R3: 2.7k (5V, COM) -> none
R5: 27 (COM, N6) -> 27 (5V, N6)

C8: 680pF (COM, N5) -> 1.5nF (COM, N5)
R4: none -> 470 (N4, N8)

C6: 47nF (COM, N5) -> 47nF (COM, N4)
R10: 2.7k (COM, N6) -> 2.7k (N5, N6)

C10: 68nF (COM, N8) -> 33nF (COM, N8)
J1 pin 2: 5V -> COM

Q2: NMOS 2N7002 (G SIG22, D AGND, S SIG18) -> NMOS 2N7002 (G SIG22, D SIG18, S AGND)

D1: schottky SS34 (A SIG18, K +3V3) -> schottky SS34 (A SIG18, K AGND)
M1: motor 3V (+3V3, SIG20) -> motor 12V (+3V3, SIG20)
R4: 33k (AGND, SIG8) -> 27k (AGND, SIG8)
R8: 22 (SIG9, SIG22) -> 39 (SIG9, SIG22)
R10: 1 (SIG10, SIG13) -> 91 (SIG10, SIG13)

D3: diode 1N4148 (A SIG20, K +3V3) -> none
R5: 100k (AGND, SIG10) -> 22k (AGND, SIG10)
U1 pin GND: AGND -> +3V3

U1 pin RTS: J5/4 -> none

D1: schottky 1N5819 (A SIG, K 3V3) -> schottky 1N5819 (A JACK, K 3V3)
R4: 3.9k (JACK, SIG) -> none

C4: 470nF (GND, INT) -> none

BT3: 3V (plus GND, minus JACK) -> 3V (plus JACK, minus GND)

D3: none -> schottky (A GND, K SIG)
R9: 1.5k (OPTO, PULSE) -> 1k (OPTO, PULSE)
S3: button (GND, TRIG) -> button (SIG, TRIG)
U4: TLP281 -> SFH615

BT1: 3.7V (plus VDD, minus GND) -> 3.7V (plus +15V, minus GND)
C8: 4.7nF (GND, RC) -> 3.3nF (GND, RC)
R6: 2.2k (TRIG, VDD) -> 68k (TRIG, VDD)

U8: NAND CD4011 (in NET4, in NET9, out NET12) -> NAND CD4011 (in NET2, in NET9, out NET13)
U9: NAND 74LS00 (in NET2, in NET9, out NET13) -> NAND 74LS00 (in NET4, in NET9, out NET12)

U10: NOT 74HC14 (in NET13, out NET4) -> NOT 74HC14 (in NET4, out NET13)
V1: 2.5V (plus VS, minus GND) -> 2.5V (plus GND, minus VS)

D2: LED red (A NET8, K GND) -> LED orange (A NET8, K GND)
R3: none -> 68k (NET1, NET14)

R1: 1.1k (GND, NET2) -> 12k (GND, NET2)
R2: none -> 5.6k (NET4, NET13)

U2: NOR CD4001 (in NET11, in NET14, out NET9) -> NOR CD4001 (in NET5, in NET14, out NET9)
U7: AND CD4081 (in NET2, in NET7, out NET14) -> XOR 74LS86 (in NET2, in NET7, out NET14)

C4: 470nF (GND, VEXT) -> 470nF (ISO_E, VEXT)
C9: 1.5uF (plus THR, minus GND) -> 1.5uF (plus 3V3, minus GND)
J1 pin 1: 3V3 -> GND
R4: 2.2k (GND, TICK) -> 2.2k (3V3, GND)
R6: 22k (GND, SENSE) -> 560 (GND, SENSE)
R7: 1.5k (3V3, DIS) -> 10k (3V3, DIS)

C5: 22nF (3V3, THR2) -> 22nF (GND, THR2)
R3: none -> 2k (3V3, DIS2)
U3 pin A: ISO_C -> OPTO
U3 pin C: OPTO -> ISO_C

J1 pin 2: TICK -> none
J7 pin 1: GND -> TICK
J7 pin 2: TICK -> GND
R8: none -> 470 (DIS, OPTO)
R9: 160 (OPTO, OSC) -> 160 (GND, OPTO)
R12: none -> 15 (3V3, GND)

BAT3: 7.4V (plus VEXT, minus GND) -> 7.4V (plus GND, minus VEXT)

PROBLEM REQUIREMENTS =>
Copy out, exactly as given, the line containing "U1 pin GND: AGND -> +3V3" together with every line after it in the material.

ANSWER BOX =>
U1 pin GND: AGND -> +3V3

U1 pin RTS: J5/4 -> none

D1: schottky 1N5819 (A SIG, K 3V3) -> schottky 1N5819 (A JACK, K 3V3)
R4: 3.9k (JACK, SIG) -> none

C4: 470nF (GND, INT) -> none

BT3: 3V (plus GND, minus JACK) -> 3V (plus JACK, minus GND)

D3: none -> schottky (A GND, K SIG)
R9: 1.5k (OPTO, PULSE) -> 1k (OPTO, PULSE)
S3: button (GND, TRIG) -> button (SIG, TRIG)
U4: TLP281 -> SFH615

BT1: 3.7V (plus VDD, minus GND) -> 3.7V (plus +15V, minus GND)
C8: 4.7nF (GND, RC) -> 3.3nF (GND, RC)
R6: 2.2k (TRIG, VDD) -> 68k (TRIG, VDD)

U8: NAND CD4011 (in NET4, in NET9, out NET12) -> NAND CD4011 (in NET2, in NET9, out NET13)
U9: NAND 74LS00 (in NET2, in NET9, out NET13) -> NAND 74LS00 (in NET4, in NET9, out NET12)

U10: NOT 74HC14 (in NET13, out NET4) -> NOT 74HC14 (in NET4, out NET13)
V1: 2.5V (plus VS, minus GND) -> 2.5V (plus GND, minus VS)

D2: LED red (A NET8, K GND) -> LED orange (A NET8, K GND)
R3: none -> 68k (NET1, NET14)

R1: 1.1k (GND, NET2) -> 12k (GND, NET2)
R2: none -> 5.6k (NET4, NET13)

U2: NOR CD4001 (in NET11, in NET14, out NET9) -> NOR CD4001 (in NET5, in NET14, out NET9)
U7: AND CD4081 (in NET2, in NET7, out NET14) -> XOR 74LS86 (in NET2, in NET7, out NET14)

C4: 470nF (GND, VEXT) -> 470nF (ISO_E, VEXT)
C9: 1.5uF (plus THR, minus GND) -> 1.5uF (plus 3V3, minus GND)
J1 pin 1: 3V3 -> GND
R4: 2.2k (GND, TICK) -> 2.2k (3V3, GND)
R6: 22k (GND, SENSE) -> 560 (GND, SENSE)
R7: 1.5k (3V3, DIS) -> 10k (3V3, DIS)

C5: 22nF (3V3, THR2) -> 22nF (GND, THR2)
R3: none -> 2k (3V3, DIS2)
U3 pin A: ISO_C -> OPTO
U3 pin C: OPTO -> ISO_C

J1 pin 2: TICK -> none
J7 pin 1: GND -> TICK
J7 pin 2: TICK -> GND
R8: none -> 470 (DIS, OPTO)
R9: 160 (OPTO, OSC) -> 160 (GND, OPTO)
R12: none -> 15 (3V3, GND)

BAT3: 7.4V (plus VEXT, minus GND) -> 7.4V (plus GND, minus VEXT)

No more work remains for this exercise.